[start LISTING]
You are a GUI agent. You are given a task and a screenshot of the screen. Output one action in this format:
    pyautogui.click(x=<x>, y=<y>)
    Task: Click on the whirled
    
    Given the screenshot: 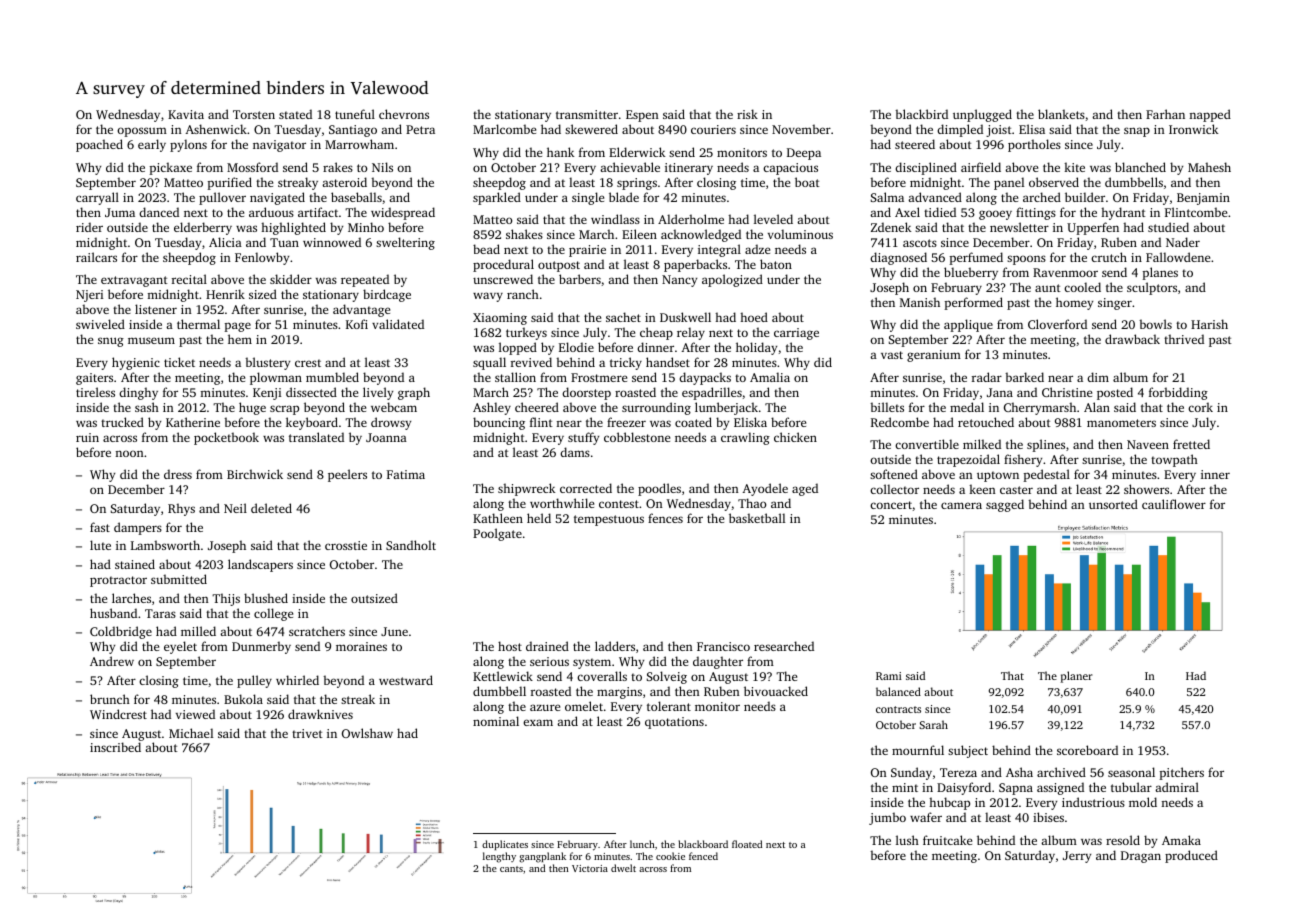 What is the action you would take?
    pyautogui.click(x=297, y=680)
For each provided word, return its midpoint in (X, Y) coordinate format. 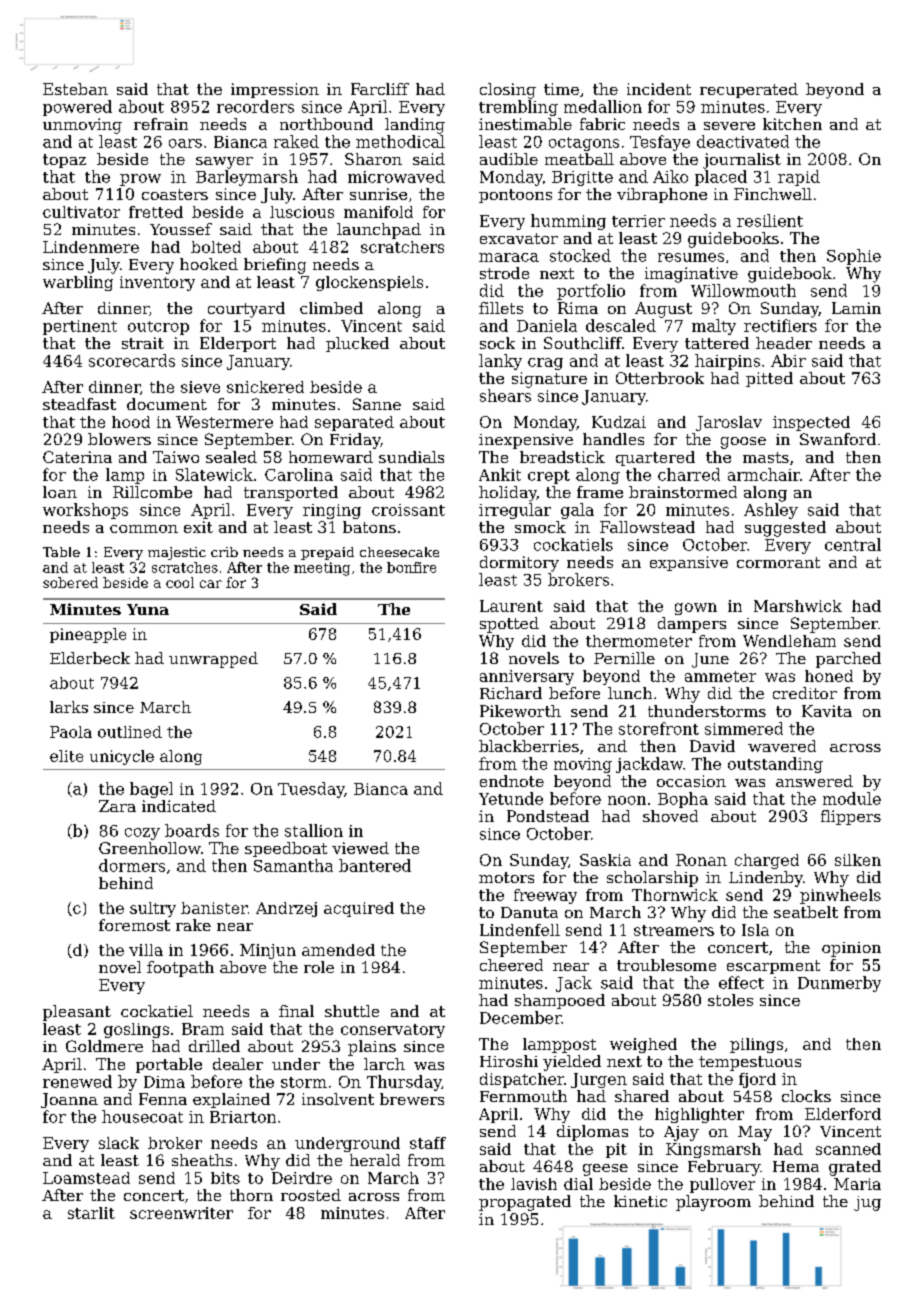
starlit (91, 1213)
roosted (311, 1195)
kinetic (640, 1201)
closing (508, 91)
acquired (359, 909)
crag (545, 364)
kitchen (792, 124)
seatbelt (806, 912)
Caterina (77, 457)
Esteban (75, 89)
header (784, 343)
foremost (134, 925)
[end LISTING]
EXERCISE TASK: Copy the lines word for word, from the line containing "kinetic (640, 1201)" through the last line.

RESULT:
kinetic (640, 1201)
closing (508, 91)
acquired (359, 909)
crag (545, 364)
kitchen (792, 124)
seatbelt (806, 912)
Caterina (77, 457)
Esteban (75, 89)
header (784, 343)
foremost (134, 925)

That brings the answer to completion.